[Stored data]
"""

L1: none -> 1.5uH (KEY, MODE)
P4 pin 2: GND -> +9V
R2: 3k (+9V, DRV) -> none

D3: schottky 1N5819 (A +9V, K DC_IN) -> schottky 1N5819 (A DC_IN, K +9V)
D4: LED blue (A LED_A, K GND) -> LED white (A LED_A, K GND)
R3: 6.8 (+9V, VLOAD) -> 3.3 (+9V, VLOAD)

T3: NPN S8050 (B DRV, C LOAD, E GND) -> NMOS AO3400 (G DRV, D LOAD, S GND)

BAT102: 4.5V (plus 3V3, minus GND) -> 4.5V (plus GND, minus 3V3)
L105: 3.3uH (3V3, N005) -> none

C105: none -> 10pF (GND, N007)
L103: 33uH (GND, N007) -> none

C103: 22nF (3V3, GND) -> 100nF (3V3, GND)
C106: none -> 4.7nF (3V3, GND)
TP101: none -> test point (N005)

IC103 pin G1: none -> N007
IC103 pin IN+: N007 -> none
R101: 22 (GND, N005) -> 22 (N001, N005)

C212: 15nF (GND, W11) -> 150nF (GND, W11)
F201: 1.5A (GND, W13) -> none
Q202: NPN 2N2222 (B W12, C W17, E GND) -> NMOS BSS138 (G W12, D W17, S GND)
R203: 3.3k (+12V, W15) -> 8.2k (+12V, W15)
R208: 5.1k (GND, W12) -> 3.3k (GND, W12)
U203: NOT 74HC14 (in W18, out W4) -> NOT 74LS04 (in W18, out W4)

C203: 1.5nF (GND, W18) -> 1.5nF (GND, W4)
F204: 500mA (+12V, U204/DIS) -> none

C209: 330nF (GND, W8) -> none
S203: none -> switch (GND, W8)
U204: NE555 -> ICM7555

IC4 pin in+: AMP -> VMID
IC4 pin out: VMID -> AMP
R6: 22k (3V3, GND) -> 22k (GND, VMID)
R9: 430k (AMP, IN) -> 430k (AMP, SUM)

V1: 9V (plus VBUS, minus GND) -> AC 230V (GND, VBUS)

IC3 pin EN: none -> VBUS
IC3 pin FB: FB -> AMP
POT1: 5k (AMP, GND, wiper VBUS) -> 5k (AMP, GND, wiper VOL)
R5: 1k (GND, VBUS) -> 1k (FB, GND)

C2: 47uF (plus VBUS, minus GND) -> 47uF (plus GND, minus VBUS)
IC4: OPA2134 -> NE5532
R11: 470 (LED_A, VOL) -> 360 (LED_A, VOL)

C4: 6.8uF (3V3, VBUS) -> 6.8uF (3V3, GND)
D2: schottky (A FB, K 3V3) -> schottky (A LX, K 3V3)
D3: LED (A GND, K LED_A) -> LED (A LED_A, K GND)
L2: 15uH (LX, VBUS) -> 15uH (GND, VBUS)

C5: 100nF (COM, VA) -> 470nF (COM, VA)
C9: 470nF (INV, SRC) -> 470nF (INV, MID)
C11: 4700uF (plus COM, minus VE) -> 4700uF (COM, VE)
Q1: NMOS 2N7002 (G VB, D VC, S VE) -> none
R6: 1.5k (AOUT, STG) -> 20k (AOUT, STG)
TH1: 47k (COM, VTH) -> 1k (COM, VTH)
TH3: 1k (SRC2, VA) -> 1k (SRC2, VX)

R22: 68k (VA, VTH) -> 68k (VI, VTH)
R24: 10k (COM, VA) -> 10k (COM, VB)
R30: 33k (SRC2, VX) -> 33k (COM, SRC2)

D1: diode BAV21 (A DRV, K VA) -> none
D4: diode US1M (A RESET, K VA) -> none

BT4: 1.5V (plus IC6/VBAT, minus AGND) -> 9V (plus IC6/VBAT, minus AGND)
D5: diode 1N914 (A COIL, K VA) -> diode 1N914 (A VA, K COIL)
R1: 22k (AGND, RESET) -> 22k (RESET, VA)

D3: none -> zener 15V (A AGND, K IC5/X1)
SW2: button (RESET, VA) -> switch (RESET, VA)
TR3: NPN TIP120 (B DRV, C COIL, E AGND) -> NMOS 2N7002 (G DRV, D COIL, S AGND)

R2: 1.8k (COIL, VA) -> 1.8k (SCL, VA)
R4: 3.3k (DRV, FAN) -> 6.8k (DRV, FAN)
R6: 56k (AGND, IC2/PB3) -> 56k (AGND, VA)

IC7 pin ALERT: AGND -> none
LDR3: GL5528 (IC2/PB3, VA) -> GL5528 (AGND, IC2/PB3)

"""

AIM OF THE EXERCISE:
In the records above, the line with "BAT102: 4.5V (plus" marks the start and the line with "IC103 pin G1: none -> N007" marks the end; copy that stretch exactly, both lines included, and nothing else.

YOUR RESPONSE:
BAT102: 4.5V (plus 3V3, minus GND) -> 4.5V (plus GND, minus 3V3)
L105: 3.3uH (3V3, N005) -> none

C105: none -> 10pF (GND, N007)
L103: 33uH (GND, N007) -> none

C103: 22nF (3V3, GND) -> 100nF (3V3, GND)
C106: none -> 4.7nF (3V3, GND)
TP101: none -> test point (N005)

IC103 pin G1: none -> N007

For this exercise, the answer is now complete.